### Data excerpt
========================================
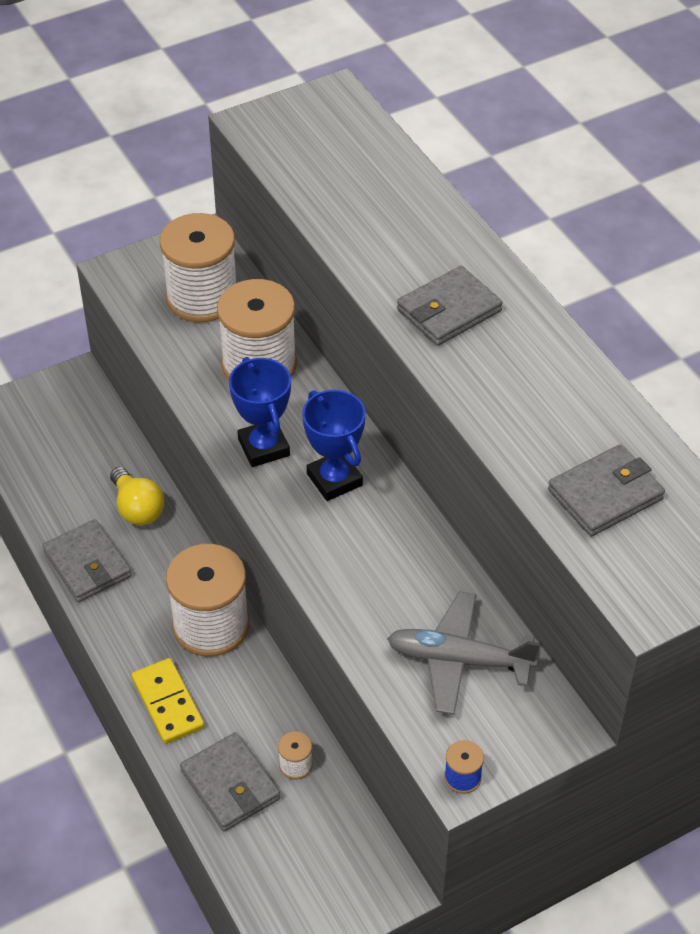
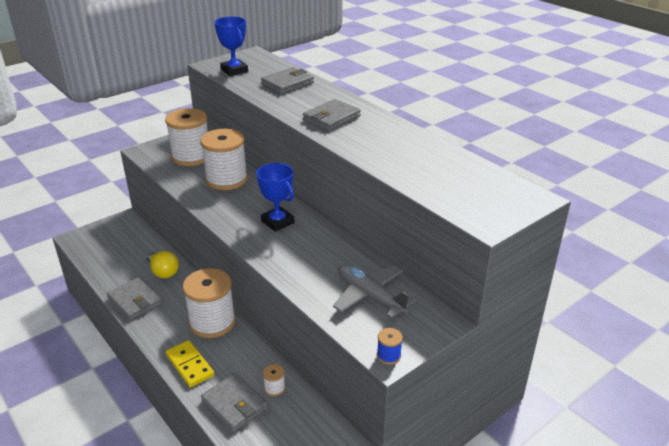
camera: 10 degrees left, 15 degrees down
(264, 447) = (234, 212): blue trophy -> blue trophy (234, 70)
(458, 660) = (370, 296): grey plane -> grey plane turned 45 degrees clockwise
(605, 495) = (444, 179): grey wallet -> grey wallet (287, 83)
========================================
### What is required
Please print, unchanged, the lines from the one holding "(264, 447) = (234, 212): blue" through the last line of the listing above, including both and omitting the rest.

### Expected output
(264, 447) = (234, 212): blue trophy -> blue trophy (234, 70)
(458, 660) = (370, 296): grey plane -> grey plane turned 45 degrees clockwise
(605, 495) = (444, 179): grey wallet -> grey wallet (287, 83)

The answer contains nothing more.